• AIM OF THE TASK
Please state the number of lines in the entries below where the word "button" appears. Include nothing else.

[Spatial reasoning data]
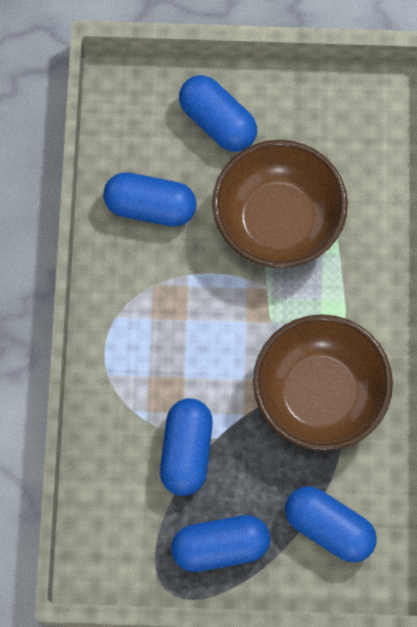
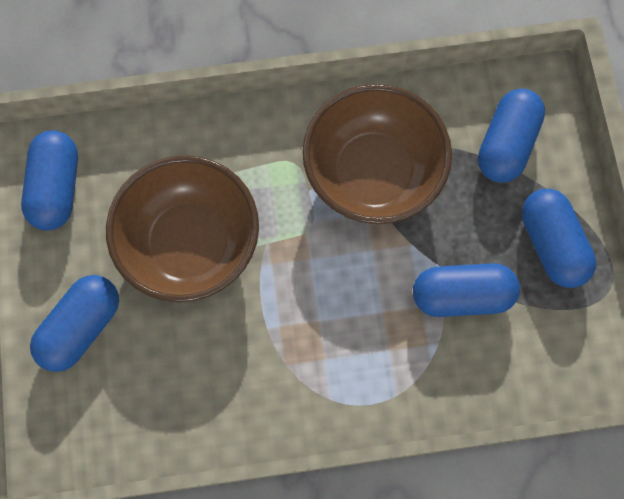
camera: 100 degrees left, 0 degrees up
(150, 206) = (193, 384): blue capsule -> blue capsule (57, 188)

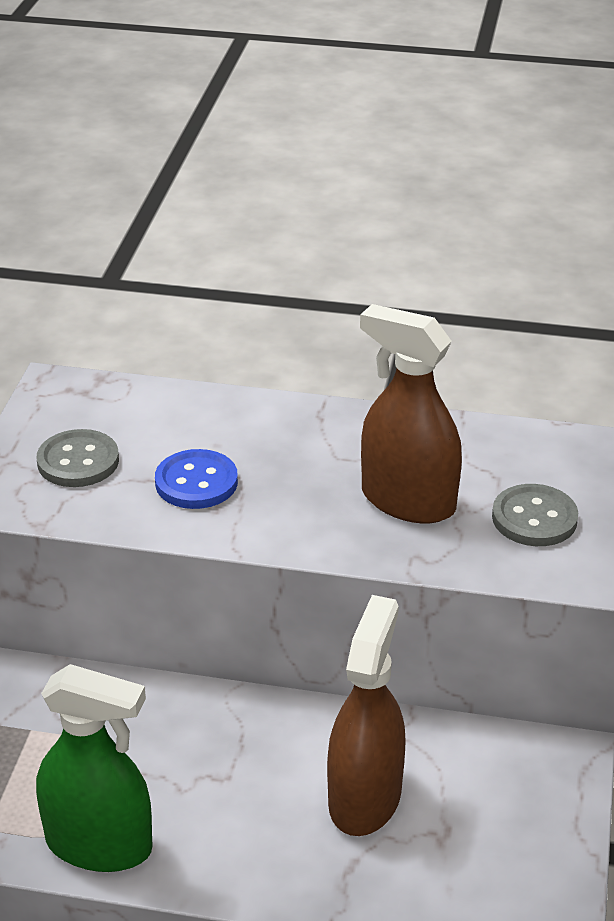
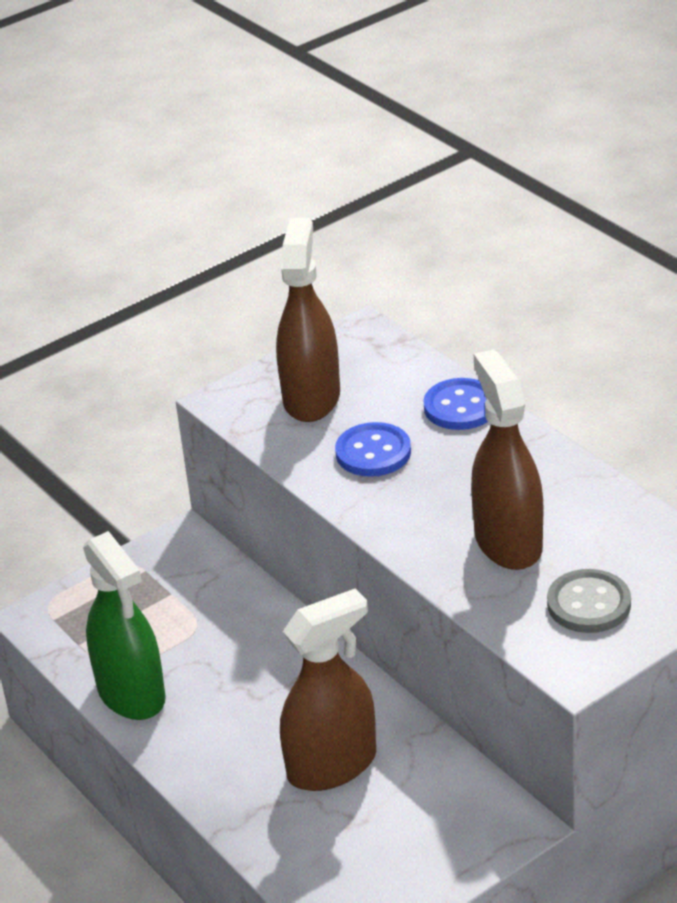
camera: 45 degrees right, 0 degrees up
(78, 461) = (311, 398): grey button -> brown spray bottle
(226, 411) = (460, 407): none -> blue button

• SOLUTION FOR THIS EXERCISE
2